==== DATA SHOWN

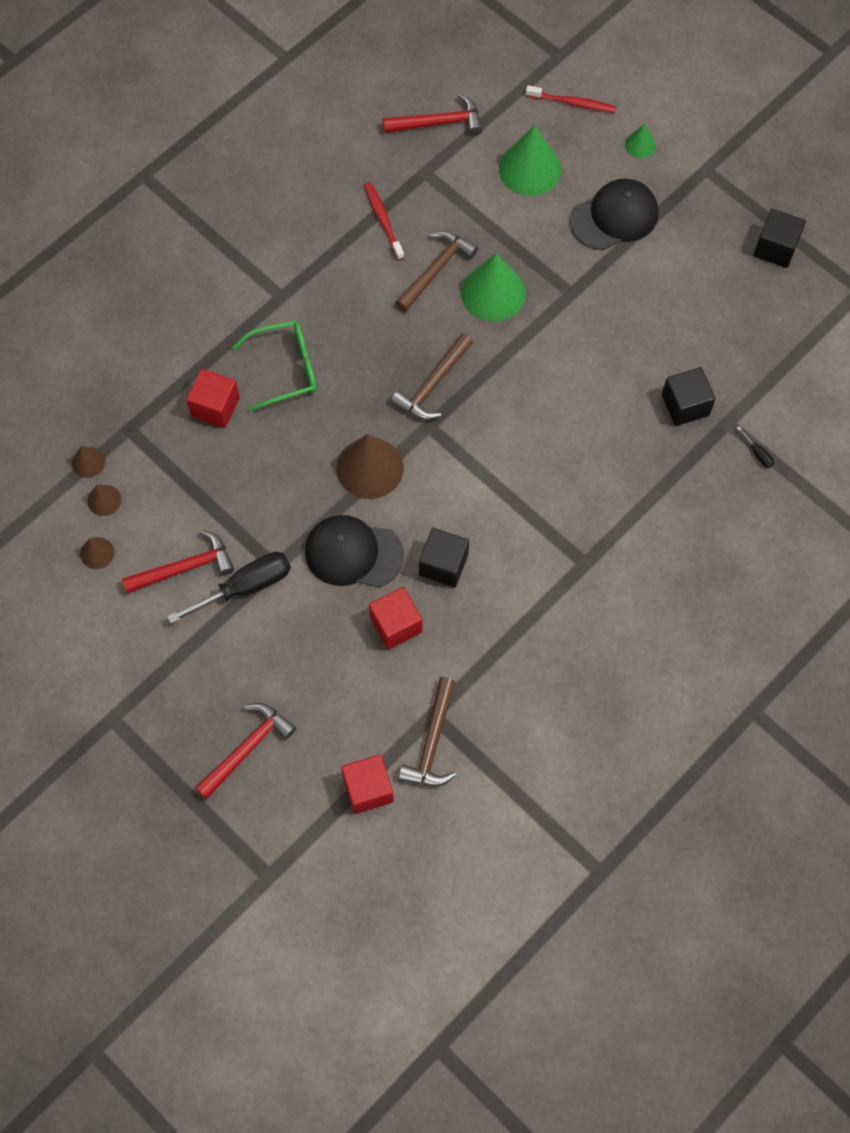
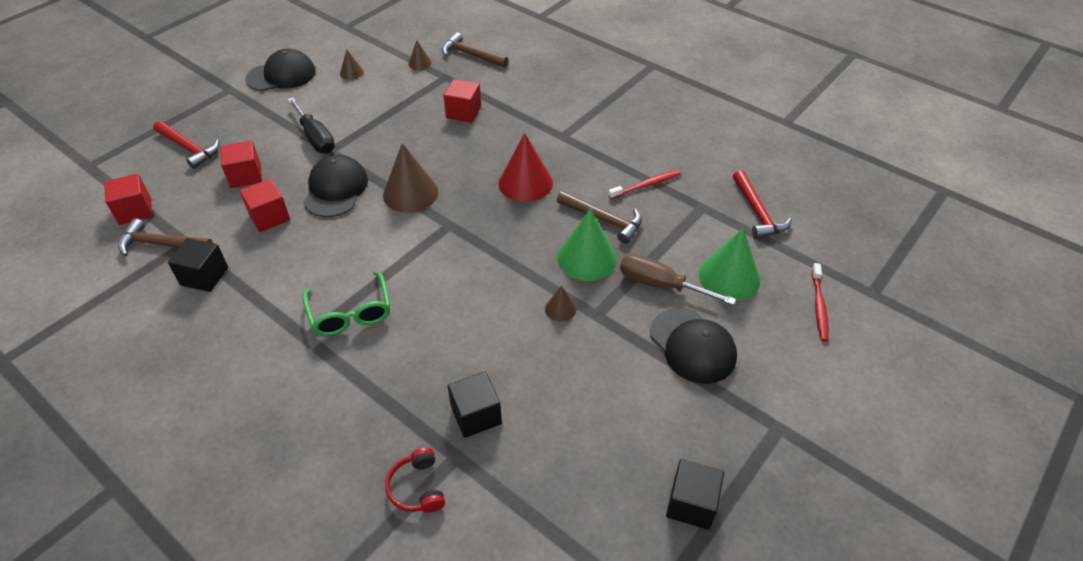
camera: 85 degrees right, 20 degrees down
(87, 649) = (281, 75): none -> black cap
(104, 500) = (390, 72): brown cone -> brown cone (560, 309)
(185, 567) = (335, 109): red hammer -> none
(285, 369) = (498, 143): green glasses -> green glasses (350, 313)
(314, 664) = (245, 176): none -> red cube
(365, 343) = (525, 183): none -> red cone
(433, 385) = (489, 225): brown hammer -> brown hammer (471, 55)
(443, 564) = (318, 241): black cube -> black cube (204, 276)
(536, 230) = (661, 285): none -> brown screwdriver
(640, 145) = (789, 364): green cone -> none
(758, 453) = (417, 488): black screwdriver -> red headphones

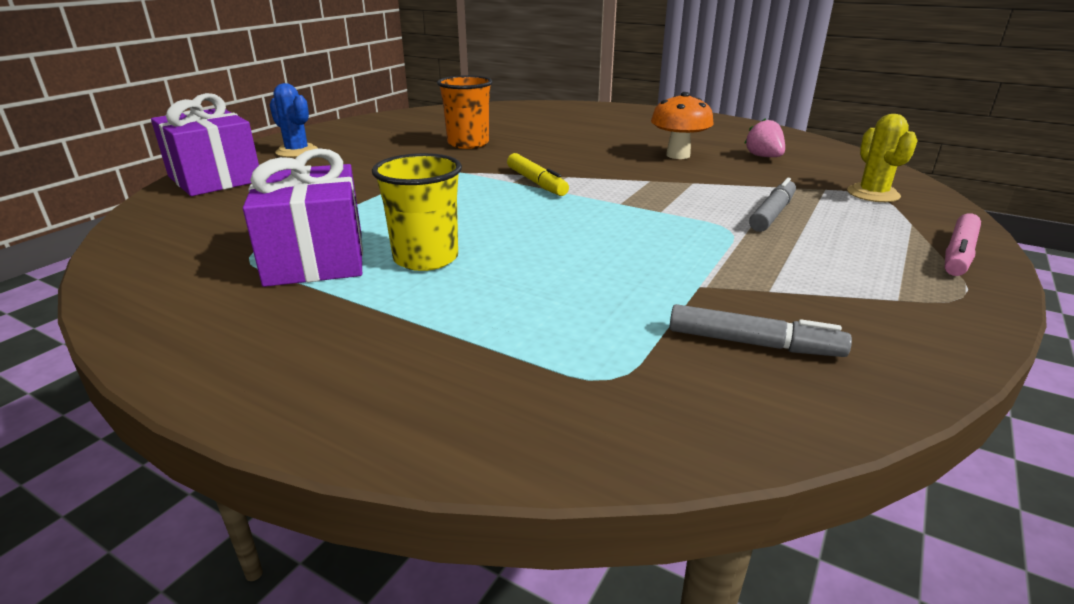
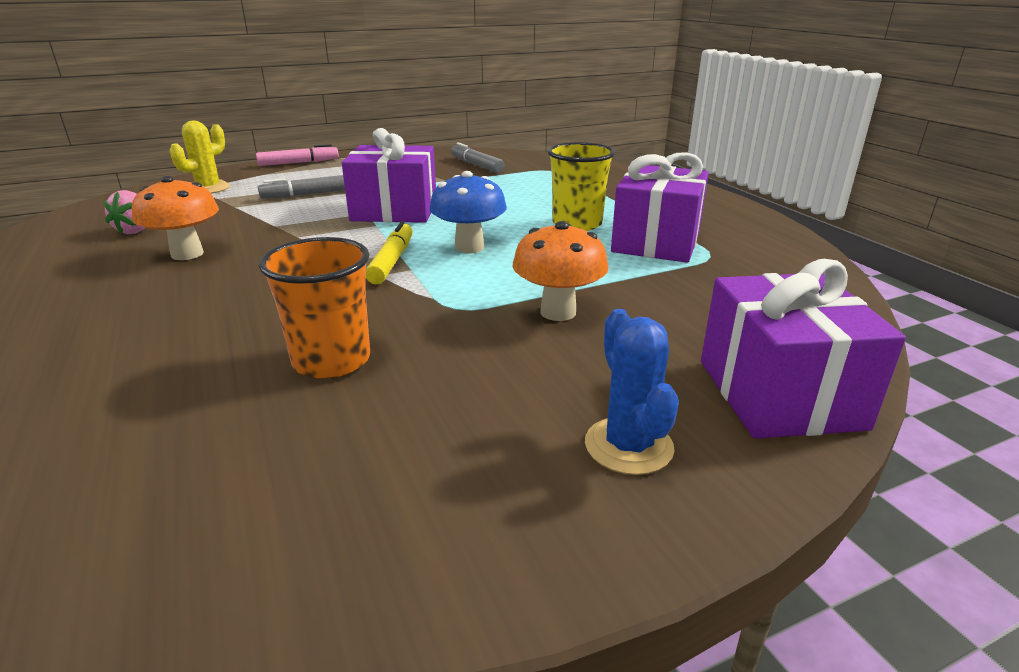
camera: 145 degrees left, 0 degrees up
(370, 183) = (558, 312): none -> orange mushroom
(498, 206) = (469, 247): none -> blue mushroom
(641, 220) = (394, 211): none -> purple gift

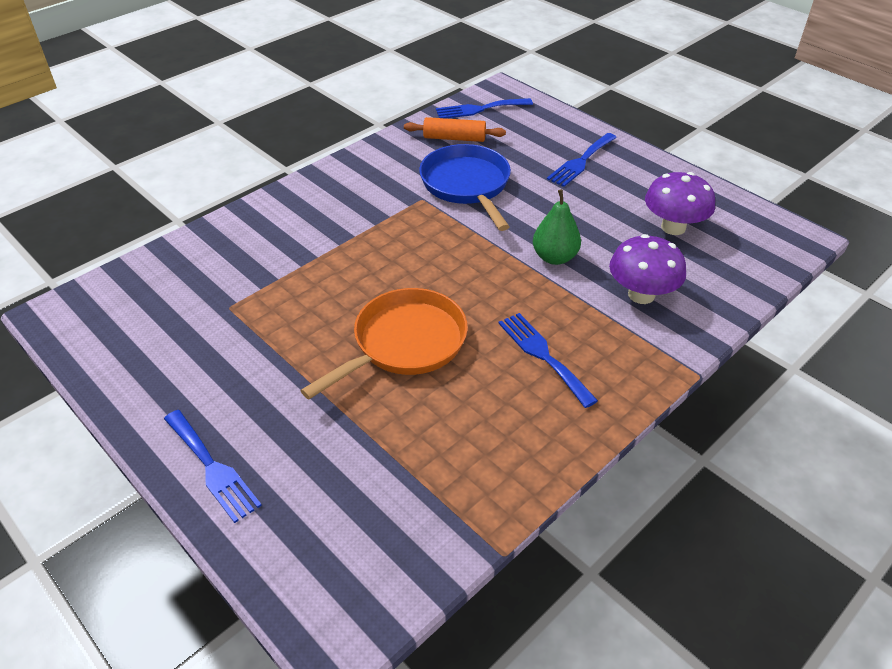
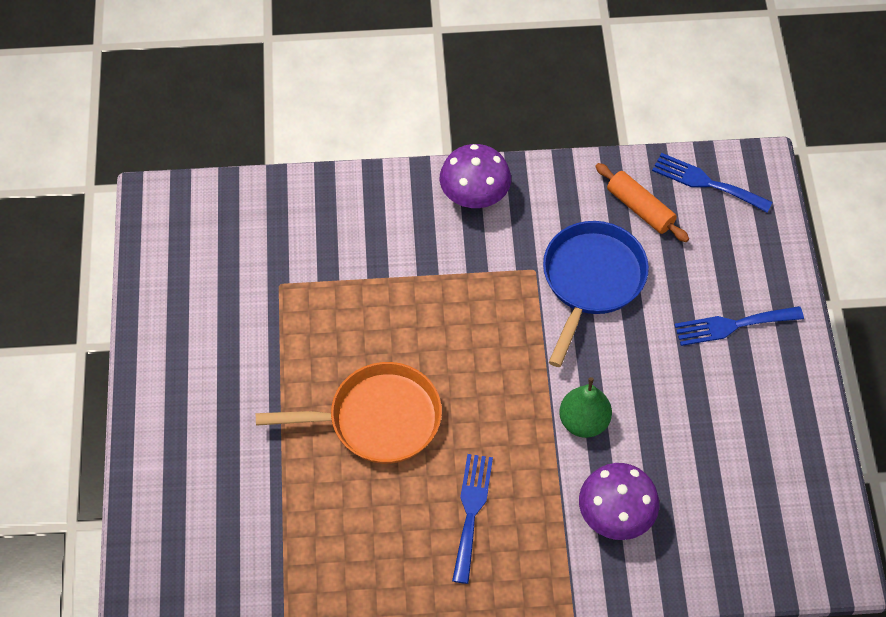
camera: 40 degrees right, 15 degrees up
(212, 468) = (161, 429): blue fork -> none
(673, 227) = (730, 467): purple mushroom -> purple mushroom (474, 196)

========

ASSIGNMENT :: Once a line of the records is found to contain "cube", copy it out.

RESPONSE ::
(314, 664) = (245, 176): none -> red cube
(443, 564) = (318, 241): black cube -> black cube (204, 276)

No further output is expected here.